What needs to be done: Find all lines below containing the string "degrees" and return them.
(Given information Opens)
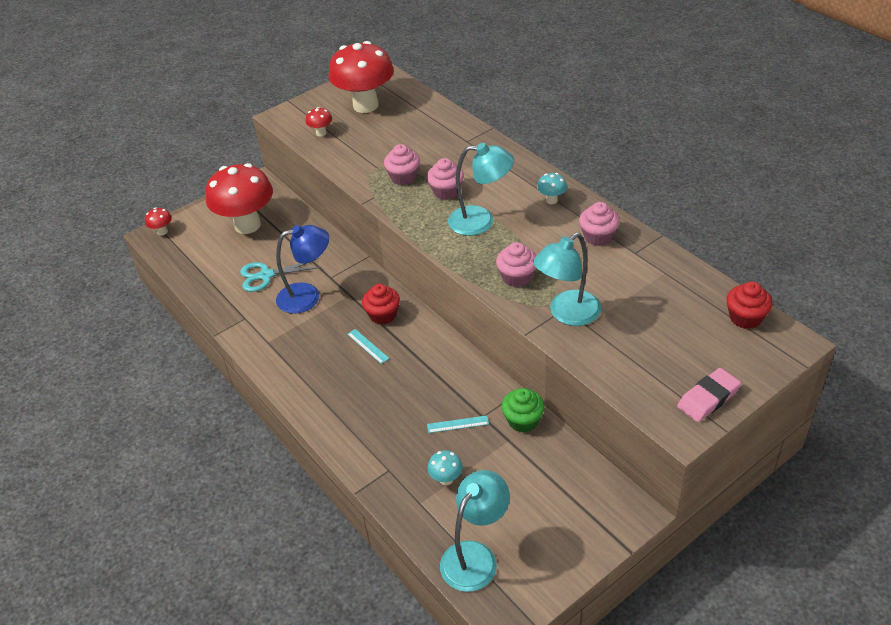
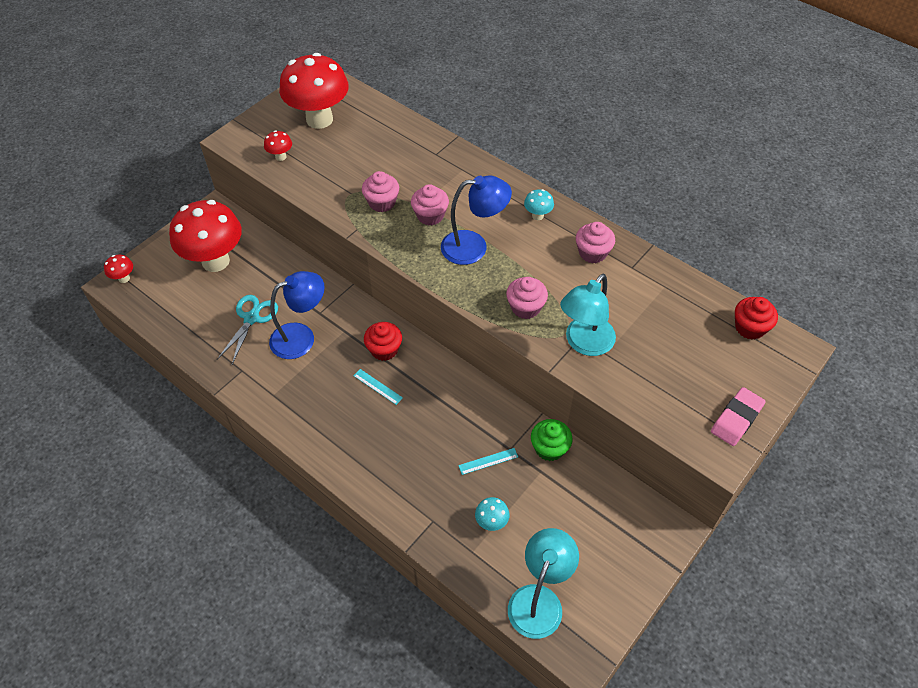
camera: 15 degrees left, 10 degrees up
(266, 275) = (251, 318): turquoise scissors -> turquoise scissors turned 135 degrees clockwise
(481, 221) = (474, 247): turquoise lamp -> blue lamp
(Given information Closes)
Reply to the exercise:
camera: 15 degrees left, 10 degrees up
(266, 275) = (251, 318): turquoise scissors -> turquoise scissors turned 135 degrees clockwise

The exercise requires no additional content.